**WHAT IS EXPECTED**: Scan the entries below for the word "turquoise" and copy every line in which it occurs.

**EXERCISE DATA**:
----

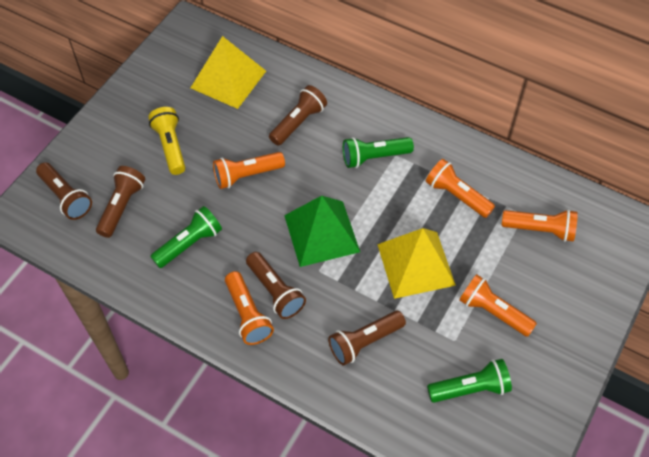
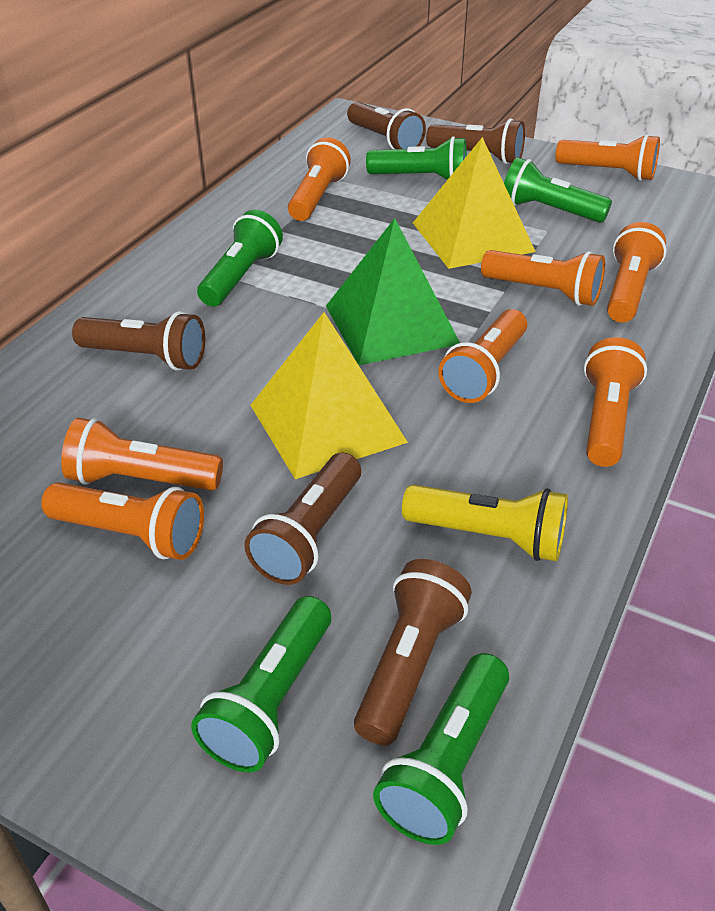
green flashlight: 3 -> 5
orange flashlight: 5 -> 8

----

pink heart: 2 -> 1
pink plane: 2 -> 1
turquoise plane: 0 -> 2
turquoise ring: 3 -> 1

----

**ANSWER TO THIS EXERCISE**:
turquoise plane: 0 -> 2
turquoise ring: 3 -> 1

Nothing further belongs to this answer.